▶ **EXERCISE**: Every entry needs to be repeated exactly, with nothing left out.

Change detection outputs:

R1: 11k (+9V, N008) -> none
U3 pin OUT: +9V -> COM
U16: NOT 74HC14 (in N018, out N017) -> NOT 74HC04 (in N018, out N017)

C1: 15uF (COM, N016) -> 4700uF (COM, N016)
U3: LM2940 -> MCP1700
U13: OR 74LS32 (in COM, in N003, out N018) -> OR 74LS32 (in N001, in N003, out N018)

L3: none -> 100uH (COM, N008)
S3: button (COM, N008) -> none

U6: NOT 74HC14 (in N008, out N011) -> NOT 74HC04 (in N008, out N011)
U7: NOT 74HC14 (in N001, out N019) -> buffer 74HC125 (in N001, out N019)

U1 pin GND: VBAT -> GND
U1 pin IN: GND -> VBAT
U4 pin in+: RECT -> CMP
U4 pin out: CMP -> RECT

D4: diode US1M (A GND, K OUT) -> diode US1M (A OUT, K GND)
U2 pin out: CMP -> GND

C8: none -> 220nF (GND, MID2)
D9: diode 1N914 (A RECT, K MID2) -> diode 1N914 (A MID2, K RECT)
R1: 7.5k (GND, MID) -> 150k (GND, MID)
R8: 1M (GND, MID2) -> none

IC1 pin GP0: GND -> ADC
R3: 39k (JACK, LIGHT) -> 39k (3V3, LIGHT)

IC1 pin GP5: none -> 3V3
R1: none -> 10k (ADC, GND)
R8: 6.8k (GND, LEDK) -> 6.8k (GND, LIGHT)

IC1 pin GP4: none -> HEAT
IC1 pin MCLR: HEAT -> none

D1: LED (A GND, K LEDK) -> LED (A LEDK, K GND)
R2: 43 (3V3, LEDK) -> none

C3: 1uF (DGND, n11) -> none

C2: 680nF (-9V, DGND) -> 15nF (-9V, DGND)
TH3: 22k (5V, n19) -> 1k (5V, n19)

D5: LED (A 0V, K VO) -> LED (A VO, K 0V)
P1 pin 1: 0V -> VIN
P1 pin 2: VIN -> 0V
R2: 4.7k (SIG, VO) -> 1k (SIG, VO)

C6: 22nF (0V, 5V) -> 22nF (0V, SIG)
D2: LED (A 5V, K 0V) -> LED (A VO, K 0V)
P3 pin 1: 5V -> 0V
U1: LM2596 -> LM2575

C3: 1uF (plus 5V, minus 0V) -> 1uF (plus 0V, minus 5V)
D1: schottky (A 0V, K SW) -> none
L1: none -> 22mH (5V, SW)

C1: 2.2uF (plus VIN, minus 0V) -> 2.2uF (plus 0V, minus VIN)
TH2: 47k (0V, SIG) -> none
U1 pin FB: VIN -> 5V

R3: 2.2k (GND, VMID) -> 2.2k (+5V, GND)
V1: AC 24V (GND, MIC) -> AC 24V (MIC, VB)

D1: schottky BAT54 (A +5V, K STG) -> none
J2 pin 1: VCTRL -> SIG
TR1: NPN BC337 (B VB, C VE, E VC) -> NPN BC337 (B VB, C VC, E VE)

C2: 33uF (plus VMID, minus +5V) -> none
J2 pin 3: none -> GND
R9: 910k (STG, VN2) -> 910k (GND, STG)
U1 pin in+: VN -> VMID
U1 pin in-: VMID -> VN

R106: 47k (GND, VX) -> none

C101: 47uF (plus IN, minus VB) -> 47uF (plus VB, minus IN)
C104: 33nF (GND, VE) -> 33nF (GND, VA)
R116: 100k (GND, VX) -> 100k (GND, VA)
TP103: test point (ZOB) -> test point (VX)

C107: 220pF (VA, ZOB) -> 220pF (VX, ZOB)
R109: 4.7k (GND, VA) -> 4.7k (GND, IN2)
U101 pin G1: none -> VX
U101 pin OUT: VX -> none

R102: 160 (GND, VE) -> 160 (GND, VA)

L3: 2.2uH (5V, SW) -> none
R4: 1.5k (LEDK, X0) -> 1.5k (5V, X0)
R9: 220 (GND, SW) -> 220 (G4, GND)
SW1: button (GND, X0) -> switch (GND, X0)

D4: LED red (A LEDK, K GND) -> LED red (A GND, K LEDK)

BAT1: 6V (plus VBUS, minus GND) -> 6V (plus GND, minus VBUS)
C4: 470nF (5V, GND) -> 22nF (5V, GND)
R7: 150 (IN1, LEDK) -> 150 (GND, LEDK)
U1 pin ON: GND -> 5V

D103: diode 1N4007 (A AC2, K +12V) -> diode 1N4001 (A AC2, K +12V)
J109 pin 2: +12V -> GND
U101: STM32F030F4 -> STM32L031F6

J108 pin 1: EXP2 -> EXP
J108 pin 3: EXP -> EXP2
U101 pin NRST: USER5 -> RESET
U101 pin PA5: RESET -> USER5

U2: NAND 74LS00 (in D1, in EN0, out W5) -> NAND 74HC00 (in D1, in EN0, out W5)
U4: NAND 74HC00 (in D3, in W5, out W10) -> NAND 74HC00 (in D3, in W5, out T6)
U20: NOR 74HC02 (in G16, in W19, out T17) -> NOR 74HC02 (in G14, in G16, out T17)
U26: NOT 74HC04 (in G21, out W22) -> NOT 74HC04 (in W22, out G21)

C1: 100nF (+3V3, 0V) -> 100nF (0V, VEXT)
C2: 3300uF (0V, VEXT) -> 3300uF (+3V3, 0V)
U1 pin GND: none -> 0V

▶ **REPLY TO THE TASK**:
R1: 11k (+9V, N008) -> none
U3 pin OUT: +9V -> COM
U16: NOT 74HC14 (in N018, out N017) -> NOT 74HC04 (in N018, out N017)

C1: 15uF (COM, N016) -> 4700uF (COM, N016)
U3: LM2940 -> MCP1700
U13: OR 74LS32 (in COM, in N003, out N018) -> OR 74LS32 (in N001, in N003, out N018)

L3: none -> 100uH (COM, N008)
S3: button (COM, N008) -> none

U6: NOT 74HC14 (in N008, out N011) -> NOT 74HC04 (in N008, out N011)
U7: NOT 74HC14 (in N001, out N019) -> buffer 74HC125 (in N001, out N019)

U1 pin GND: VBAT -> GND
U1 pin IN: GND -> VBAT
U4 pin in+: RECT -> CMP
U4 pin out: CMP -> RECT

D4: diode US1M (A GND, K OUT) -> diode US1M (A OUT, K GND)
U2 pin out: CMP -> GND

C8: none -> 220nF (GND, MID2)
D9: diode 1N914 (A RECT, K MID2) -> diode 1N914 (A MID2, K RECT)
R1: 7.5k (GND, MID) -> 150k (GND, MID)
R8: 1M (GND, MID2) -> none

IC1 pin GP0: GND -> ADC
R3: 39k (JACK, LIGHT) -> 39k (3V3, LIGHT)

IC1 pin GP5: none -> 3V3
R1: none -> 10k (ADC, GND)
R8: 6.8k (GND, LEDK) -> 6.8k (GND, LIGHT)

IC1 pin GP4: none -> HEAT
IC1 pin MCLR: HEAT -> none

D1: LED (A GND, K LEDK) -> LED (A LEDK, K GND)
R2: 43 (3V3, LEDK) -> none

C3: 1uF (DGND, n11) -> none

C2: 680nF (-9V, DGND) -> 15nF (-9V, DGND)
TH3: 22k (5V, n19) -> 1k (5V, n19)

D5: LED (A 0V, K VO) -> LED (A VO, K 0V)
P1 pin 1: 0V -> VIN
P1 pin 2: VIN -> 0V
R2: 4.7k (SIG, VO) -> 1k (SIG, VO)

C6: 22nF (0V, 5V) -> 22nF (0V, SIG)
D2: LED (A 5V, K 0V) -> LED (A VO, K 0V)
P3 pin 1: 5V -> 0V
U1: LM2596 -> LM2575

C3: 1uF (plus 5V, minus 0V) -> 1uF (plus 0V, minus 5V)
D1: schottky (A 0V, K SW) -> none
L1: none -> 22mH (5V, SW)

C1: 2.2uF (plus VIN, minus 0V) -> 2.2uF (plus 0V, minus VIN)
TH2: 47k (0V, SIG) -> none
U1 pin FB: VIN -> 5V

R3: 2.2k (GND, VMID) -> 2.2k (+5V, GND)
V1: AC 24V (GND, MIC) -> AC 24V (MIC, VB)

D1: schottky BAT54 (A +5V, K STG) -> none
J2 pin 1: VCTRL -> SIG
TR1: NPN BC337 (B VB, C VE, E VC) -> NPN BC337 (B VB, C VC, E VE)

C2: 33uF (plus VMID, minus +5V) -> none
J2 pin 3: none -> GND
R9: 910k (STG, VN2) -> 910k (GND, STG)
U1 pin in+: VN -> VMID
U1 pin in-: VMID -> VN

R106: 47k (GND, VX) -> none

C101: 47uF (plus IN, minus VB) -> 47uF (plus VB, minus IN)
C104: 33nF (GND, VE) -> 33nF (GND, VA)
R116: 100k (GND, VX) -> 100k (GND, VA)
TP103: test point (ZOB) -> test point (VX)

C107: 220pF (VA, ZOB) -> 220pF (VX, ZOB)
R109: 4.7k (GND, VA) -> 4.7k (GND, IN2)
U101 pin G1: none -> VX
U101 pin OUT: VX -> none

R102: 160 (GND, VE) -> 160 (GND, VA)

L3: 2.2uH (5V, SW) -> none
R4: 1.5k (LEDK, X0) -> 1.5k (5V, X0)
R9: 220 (GND, SW) -> 220 (G4, GND)
SW1: button (GND, X0) -> switch (GND, X0)

D4: LED red (A LEDK, K GND) -> LED red (A GND, K LEDK)

BAT1: 6V (plus VBUS, minus GND) -> 6V (plus GND, minus VBUS)
C4: 470nF (5V, GND) -> 22nF (5V, GND)
R7: 150 (IN1, LEDK) -> 150 (GND, LEDK)
U1 pin ON: GND -> 5V

D103: diode 1N4007 (A AC2, K +12V) -> diode 1N4001 (A AC2, K +12V)
J109 pin 2: +12V -> GND
U101: STM32F030F4 -> STM32L031F6

J108 pin 1: EXP2 -> EXP
J108 pin 3: EXP -> EXP2
U101 pin NRST: USER5 -> RESET
U101 pin PA5: RESET -> USER5

U2: NAND 74LS00 (in D1, in EN0, out W5) -> NAND 74HC00 (in D1, in EN0, out W5)
U4: NAND 74HC00 (in D3, in W5, out W10) -> NAND 74HC00 (in D3, in W5, out T6)
U20: NOR 74HC02 (in G16, in W19, out T17) -> NOR 74HC02 (in G14, in G16, out T17)
U26: NOT 74HC04 (in G21, out W22) -> NOT 74HC04 (in W22, out G21)

C1: 100nF (+3V3, 0V) -> 100nF (0V, VEXT)
C2: 3300uF (0V, VEXT) -> 3300uF (+3V3, 0V)
U1 pin GND: none -> 0V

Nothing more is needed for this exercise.